Segment Start: PROVIDED RECORDS

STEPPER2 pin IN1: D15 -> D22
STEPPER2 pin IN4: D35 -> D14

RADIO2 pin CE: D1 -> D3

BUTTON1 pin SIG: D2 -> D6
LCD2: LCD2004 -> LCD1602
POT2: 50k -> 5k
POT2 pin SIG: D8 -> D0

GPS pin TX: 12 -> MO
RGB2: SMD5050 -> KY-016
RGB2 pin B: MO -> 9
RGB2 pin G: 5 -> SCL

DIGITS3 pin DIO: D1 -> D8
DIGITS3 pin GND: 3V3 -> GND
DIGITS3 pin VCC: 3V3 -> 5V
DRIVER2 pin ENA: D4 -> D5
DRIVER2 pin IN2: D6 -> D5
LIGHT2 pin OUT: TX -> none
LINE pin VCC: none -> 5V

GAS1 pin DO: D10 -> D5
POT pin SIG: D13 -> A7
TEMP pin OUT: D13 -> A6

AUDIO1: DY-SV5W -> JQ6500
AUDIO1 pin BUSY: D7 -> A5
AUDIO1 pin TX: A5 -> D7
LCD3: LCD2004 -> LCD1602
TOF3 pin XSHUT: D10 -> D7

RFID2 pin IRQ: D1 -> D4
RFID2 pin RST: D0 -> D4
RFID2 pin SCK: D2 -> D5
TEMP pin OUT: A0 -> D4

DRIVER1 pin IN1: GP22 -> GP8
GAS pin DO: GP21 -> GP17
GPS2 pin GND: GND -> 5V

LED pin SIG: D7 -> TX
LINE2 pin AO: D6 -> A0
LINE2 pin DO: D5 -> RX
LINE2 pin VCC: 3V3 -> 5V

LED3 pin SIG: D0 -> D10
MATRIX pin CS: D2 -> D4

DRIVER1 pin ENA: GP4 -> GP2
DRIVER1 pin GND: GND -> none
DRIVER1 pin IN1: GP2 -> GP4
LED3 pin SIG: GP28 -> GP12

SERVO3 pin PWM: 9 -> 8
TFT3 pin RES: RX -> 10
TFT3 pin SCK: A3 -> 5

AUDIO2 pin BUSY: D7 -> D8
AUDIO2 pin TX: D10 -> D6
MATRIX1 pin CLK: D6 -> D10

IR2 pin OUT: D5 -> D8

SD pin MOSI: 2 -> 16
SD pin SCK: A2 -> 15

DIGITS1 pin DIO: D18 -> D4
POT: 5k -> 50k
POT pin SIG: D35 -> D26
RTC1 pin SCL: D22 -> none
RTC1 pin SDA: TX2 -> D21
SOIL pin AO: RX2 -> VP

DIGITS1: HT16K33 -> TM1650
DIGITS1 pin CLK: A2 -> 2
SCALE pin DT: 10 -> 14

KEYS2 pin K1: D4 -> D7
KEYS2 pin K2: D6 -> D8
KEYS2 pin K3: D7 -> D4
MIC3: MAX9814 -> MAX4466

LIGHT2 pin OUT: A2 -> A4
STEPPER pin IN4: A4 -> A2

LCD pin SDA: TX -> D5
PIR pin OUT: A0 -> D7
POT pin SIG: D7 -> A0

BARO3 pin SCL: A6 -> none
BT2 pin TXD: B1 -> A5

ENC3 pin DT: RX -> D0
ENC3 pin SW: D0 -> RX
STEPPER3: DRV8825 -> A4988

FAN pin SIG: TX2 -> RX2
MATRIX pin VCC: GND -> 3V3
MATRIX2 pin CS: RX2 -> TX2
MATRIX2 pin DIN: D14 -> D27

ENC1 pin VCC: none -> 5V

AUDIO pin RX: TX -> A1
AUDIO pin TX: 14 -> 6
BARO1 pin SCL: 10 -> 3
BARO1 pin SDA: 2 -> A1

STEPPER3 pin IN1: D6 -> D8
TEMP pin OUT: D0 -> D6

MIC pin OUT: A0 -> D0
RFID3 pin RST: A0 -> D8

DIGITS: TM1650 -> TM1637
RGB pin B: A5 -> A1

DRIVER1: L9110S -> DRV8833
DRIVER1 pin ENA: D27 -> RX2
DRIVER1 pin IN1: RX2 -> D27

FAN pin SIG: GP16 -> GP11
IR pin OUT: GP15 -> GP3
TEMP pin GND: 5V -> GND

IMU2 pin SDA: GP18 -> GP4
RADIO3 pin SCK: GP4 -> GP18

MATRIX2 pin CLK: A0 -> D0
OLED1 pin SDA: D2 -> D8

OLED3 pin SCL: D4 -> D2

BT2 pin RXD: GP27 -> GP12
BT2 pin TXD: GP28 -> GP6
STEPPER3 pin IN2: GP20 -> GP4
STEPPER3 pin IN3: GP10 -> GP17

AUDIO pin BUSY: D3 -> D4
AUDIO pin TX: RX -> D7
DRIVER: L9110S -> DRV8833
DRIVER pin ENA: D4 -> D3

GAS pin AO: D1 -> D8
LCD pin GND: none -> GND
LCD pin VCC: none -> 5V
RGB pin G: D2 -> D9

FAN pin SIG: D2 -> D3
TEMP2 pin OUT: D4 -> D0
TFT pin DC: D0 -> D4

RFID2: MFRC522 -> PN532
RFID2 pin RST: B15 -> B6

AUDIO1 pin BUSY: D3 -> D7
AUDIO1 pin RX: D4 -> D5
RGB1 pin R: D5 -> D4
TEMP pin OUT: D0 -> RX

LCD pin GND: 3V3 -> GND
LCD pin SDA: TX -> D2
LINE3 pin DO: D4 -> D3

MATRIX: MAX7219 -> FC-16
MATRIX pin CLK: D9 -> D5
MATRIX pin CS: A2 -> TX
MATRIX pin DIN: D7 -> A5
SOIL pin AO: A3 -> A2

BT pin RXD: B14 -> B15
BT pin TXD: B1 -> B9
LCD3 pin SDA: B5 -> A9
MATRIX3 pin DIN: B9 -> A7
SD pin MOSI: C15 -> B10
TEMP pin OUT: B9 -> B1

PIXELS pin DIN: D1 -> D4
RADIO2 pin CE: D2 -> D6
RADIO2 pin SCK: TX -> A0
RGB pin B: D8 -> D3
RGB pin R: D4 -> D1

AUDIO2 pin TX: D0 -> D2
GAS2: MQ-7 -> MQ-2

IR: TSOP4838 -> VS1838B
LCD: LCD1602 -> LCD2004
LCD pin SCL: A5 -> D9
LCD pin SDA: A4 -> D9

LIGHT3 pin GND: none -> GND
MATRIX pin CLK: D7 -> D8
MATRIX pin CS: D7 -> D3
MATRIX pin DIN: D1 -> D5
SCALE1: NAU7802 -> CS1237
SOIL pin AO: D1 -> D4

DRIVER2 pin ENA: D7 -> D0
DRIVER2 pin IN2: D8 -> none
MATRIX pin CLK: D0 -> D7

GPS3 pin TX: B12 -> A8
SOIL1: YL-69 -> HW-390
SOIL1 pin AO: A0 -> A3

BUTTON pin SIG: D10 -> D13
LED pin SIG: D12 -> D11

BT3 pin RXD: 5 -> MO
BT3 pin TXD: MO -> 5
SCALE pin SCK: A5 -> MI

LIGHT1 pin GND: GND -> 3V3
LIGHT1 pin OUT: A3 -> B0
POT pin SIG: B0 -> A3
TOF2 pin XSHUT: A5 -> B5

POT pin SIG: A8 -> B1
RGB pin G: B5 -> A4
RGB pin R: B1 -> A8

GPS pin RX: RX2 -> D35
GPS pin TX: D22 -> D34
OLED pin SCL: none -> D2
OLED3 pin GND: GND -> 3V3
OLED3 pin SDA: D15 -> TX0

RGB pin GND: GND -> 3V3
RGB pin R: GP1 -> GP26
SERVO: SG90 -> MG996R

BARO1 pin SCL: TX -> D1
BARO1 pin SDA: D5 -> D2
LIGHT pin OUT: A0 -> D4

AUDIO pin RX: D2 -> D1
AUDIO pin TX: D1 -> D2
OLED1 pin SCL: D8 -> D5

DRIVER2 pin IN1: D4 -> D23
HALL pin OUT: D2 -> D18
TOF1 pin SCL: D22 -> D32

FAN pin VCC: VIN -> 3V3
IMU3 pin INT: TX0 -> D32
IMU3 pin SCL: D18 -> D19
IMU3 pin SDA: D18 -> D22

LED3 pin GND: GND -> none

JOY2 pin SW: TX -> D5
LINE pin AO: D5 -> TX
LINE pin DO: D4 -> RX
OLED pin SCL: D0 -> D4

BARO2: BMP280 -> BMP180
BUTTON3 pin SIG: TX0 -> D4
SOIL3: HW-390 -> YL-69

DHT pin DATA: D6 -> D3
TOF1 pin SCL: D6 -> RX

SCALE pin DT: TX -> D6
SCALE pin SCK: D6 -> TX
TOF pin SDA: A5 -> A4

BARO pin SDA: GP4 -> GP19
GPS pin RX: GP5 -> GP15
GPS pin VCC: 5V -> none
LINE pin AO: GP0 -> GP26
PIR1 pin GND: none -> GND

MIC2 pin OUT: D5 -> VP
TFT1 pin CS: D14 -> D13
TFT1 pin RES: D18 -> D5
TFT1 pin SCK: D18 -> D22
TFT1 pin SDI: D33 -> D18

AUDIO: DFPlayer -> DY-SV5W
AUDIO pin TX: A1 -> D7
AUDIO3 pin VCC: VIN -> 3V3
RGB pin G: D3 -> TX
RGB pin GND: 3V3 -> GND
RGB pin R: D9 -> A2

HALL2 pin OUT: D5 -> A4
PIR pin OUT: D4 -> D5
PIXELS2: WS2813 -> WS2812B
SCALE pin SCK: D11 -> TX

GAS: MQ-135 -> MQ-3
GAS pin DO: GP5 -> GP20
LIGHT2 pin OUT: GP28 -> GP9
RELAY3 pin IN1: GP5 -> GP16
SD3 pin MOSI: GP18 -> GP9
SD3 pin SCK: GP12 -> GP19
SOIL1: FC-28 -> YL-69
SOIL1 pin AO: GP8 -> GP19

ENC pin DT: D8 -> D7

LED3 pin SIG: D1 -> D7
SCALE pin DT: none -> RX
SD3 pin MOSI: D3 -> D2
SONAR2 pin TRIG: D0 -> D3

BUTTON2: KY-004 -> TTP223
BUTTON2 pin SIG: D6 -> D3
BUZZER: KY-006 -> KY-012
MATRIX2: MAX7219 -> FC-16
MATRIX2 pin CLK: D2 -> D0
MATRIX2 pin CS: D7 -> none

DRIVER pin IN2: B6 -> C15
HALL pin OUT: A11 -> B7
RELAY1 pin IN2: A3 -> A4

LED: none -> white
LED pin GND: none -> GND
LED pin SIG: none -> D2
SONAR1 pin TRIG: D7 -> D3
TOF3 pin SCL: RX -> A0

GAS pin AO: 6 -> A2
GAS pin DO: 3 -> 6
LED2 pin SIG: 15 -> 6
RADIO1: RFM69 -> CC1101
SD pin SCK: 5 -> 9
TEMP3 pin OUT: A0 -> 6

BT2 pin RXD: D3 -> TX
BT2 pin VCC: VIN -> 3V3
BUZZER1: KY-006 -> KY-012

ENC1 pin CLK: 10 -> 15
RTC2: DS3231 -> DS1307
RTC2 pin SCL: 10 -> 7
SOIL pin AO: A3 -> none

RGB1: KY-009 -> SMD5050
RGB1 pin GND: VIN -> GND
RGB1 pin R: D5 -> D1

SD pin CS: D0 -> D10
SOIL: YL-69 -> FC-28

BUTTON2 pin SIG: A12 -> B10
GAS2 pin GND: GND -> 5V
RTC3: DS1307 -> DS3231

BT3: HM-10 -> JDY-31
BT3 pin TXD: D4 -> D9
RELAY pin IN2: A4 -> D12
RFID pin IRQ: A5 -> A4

Segment End: PROVIDED RECORDS

→ THE TASK: Within the data above, the span starting at the line containing "AUDIO pin TX: RX -> D7" and ending at the line containing "LED pin SIG: D12 -> D11" is to be retyped exactly, with no other lines.

→ RESPONSE BELOW:
AUDIO pin TX: RX -> D7
DRIVER: L9110S -> DRV8833
DRIVER pin ENA: D4 -> D3

GAS pin AO: D1 -> D8
LCD pin GND: none -> GND
LCD pin VCC: none -> 5V
RGB pin G: D2 -> D9

FAN pin SIG: D2 -> D3
TEMP2 pin OUT: D4 -> D0
TFT pin DC: D0 -> D4

RFID2: MFRC522 -> PN532
RFID2 pin RST: B15 -> B6

AUDIO1 pin BUSY: D3 -> D7
AUDIO1 pin RX: D4 -> D5
RGB1 pin R: D5 -> D4
TEMP pin OUT: D0 -> RX

LCD pin GND: 3V3 -> GND
LCD pin SDA: TX -> D2
LINE3 pin DO: D4 -> D3

MATRIX: MAX7219 -> FC-16
MATRIX pin CLK: D9 -> D5
MATRIX pin CS: A2 -> TX
MATRIX pin DIN: D7 -> A5
SOIL pin AO: A3 -> A2

BT pin RXD: B14 -> B15
BT pin TXD: B1 -> B9
LCD3 pin SDA: B5 -> A9
MATRIX3 pin DIN: B9 -> A7
SD pin MOSI: C15 -> B10
TEMP pin OUT: B9 -> B1

PIXELS pin DIN: D1 -> D4
RADIO2 pin CE: D2 -> D6
RADIO2 pin SCK: TX -> A0
RGB pin B: D8 -> D3
RGB pin R: D4 -> D1

AUDIO2 pin TX: D0 -> D2
GAS2: MQ-7 -> MQ-2

IR: TSOP4838 -> VS1838B
LCD: LCD1602 -> LCD2004
LCD pin SCL: A5 -> D9
LCD pin SDA: A4 -> D9

LIGHT3 pin GND: none -> GND
MATRIX pin CLK: D7 -> D8
MATRIX pin CS: D7 -> D3
MATRIX pin DIN: D1 -> D5
SCALE1: NAU7802 -> CS1237
SOIL pin AO: D1 -> D4

DRIVER2 pin ENA: D7 -> D0
DRIVER2 pin IN2: D8 -> none
MATRIX pin CLK: D0 -> D7

GPS3 pin TX: B12 -> A8
SOIL1: YL-69 -> HW-390
SOIL1 pin AO: A0 -> A3

BUTTON pin SIG: D10 -> D13
LED pin SIG: D12 -> D11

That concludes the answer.